REQUIREMENT: Wherever a picture appears, skip it and retype the rest of the data exactly.

DATA IN THIS EXERCISE:
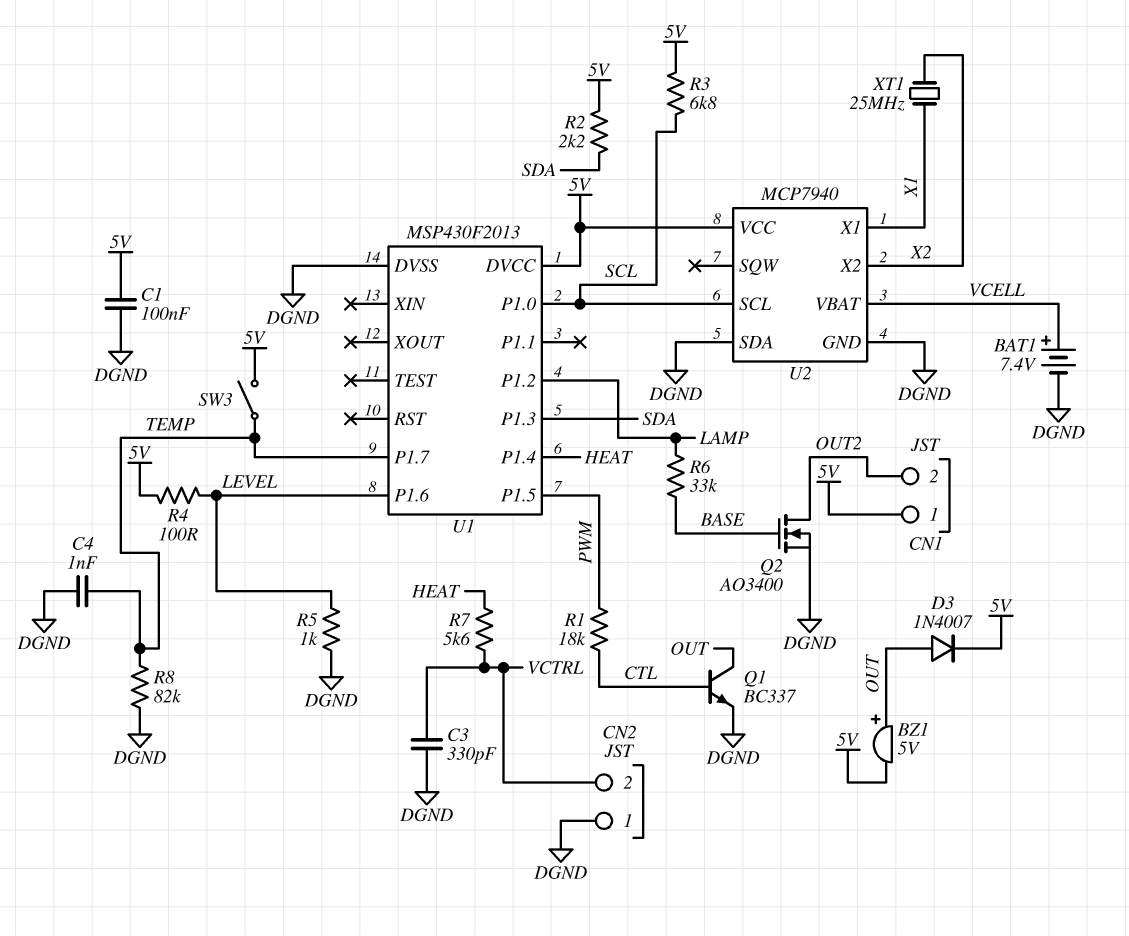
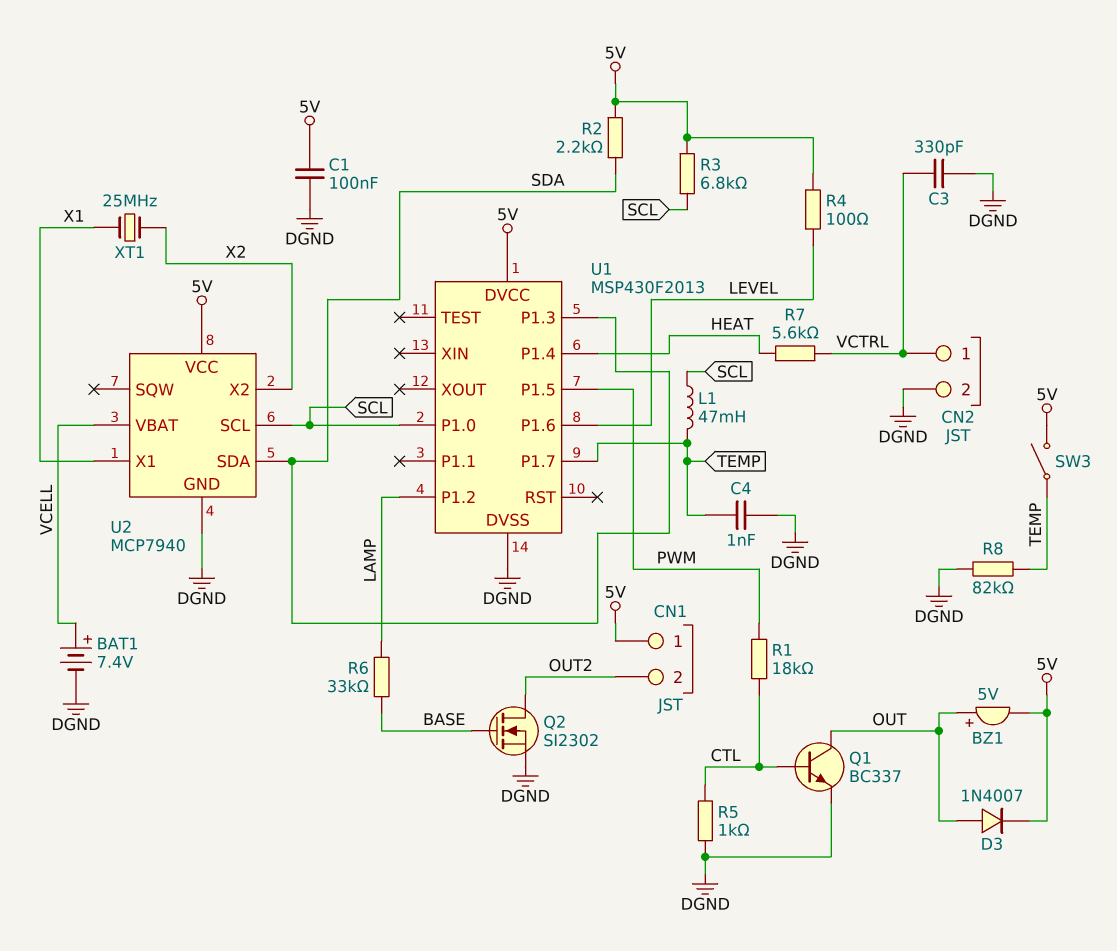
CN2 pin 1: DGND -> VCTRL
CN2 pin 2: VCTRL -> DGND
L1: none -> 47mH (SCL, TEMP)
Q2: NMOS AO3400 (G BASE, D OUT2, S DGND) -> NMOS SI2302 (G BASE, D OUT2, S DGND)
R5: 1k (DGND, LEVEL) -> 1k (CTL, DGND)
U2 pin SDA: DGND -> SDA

TASK RESULT:
CN2 pin 1: DGND -> VCTRL
CN2 pin 2: VCTRL -> DGND
L1: none -> 47mH (SCL, TEMP)
Q2: NMOS AO3400 (G BASE, D OUT2, S DGND) -> NMOS SI2302 (G BASE, D OUT2, S DGND)
R5: 1k (DGND, LEVEL) -> 1k (CTL, DGND)
U2 pin SDA: DGND -> SDA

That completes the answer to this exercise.